**Exercise objective**
Practice item. Set the material below down again exactly, with no pictures.

---------- Data excerpts ----------

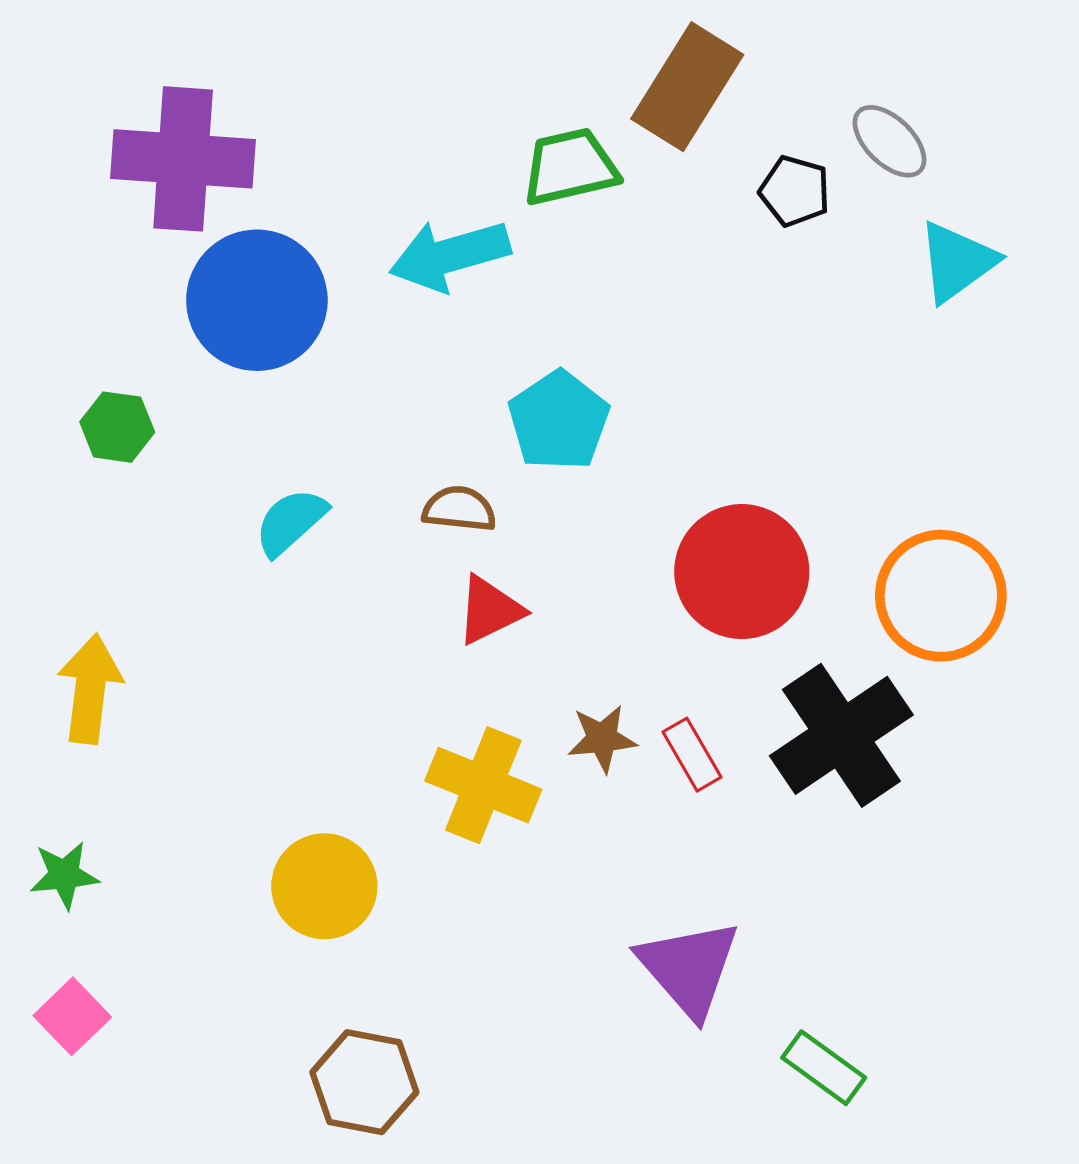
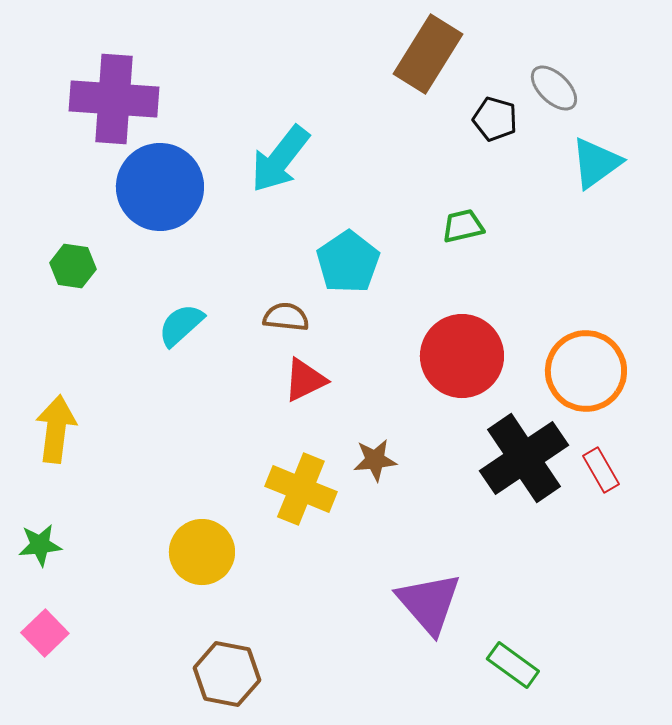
green trapezoid: (570, 167) -> (463, 226), moved, size x0.7
cyan arrow: (450, 255) -> (280, 159), turned -36
red rectangle: (692, 755) -> (601, 470), moved

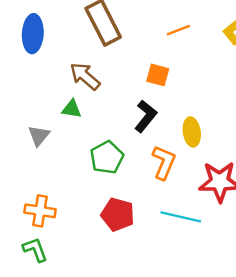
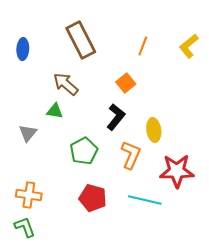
orange line: (178, 30) -> (143, 46), turned -48
blue ellipse: (33, 34) -> (23, 49), size x0.7
orange square: (158, 75) -> (126, 83), turned 36

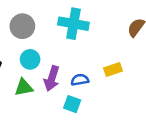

----------

**Exercise answer**
green trapezoid: (570, 167) -> (463, 226), moved, size x0.7
cyan arrow: (450, 255) -> (280, 159), turned -36
red rectangle: (692, 755) -> (601, 470), moved

orange line: (178, 30) -> (143, 46), turned -48
blue ellipse: (33, 34) -> (23, 49), size x0.7
orange square: (158, 75) -> (126, 83), turned 36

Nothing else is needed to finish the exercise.